▶ **Task prompt**
Every line in the records below with the string "none" needs to be copied out.

Saved data entries:
Content starts

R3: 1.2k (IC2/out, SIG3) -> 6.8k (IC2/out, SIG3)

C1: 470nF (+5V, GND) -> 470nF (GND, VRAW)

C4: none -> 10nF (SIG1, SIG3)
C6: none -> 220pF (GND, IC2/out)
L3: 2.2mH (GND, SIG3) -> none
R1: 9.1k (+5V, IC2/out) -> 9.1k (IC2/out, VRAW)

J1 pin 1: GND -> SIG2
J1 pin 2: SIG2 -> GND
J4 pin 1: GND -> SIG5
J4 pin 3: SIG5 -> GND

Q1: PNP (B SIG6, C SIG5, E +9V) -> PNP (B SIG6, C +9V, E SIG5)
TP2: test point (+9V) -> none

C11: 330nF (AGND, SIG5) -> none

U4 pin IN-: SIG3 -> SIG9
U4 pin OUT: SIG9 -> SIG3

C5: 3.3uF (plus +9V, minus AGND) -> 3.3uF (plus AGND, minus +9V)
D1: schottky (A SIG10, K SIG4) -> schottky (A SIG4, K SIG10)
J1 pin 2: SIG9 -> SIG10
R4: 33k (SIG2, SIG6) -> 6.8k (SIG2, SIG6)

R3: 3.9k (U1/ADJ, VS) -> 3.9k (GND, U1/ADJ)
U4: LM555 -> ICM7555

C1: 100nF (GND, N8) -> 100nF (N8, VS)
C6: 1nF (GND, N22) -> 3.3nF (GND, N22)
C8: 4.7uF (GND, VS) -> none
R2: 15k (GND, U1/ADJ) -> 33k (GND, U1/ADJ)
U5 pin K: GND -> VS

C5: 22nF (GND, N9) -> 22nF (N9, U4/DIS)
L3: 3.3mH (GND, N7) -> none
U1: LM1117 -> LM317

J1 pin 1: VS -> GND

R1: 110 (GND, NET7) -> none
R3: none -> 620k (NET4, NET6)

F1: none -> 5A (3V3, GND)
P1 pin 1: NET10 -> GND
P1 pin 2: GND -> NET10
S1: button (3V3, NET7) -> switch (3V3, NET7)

Content ends

▶ **Result for this exercise**
C4: none -> 10nF (SIG1, SIG3)
C6: none -> 220pF (GND, IC2/out)
L3: 2.2mH (GND, SIG3) -> none
TP2: test point (+9V) -> none
C11: 330nF (AGND, SIG5) -> none
C8: 4.7uF (GND, VS) -> none
L3: 3.3mH (GND, N7) -> none
R1: 110 (GND, NET7) -> none
R3: none -> 620k (NET4, NET6)
F1: none -> 5A (3V3, GND)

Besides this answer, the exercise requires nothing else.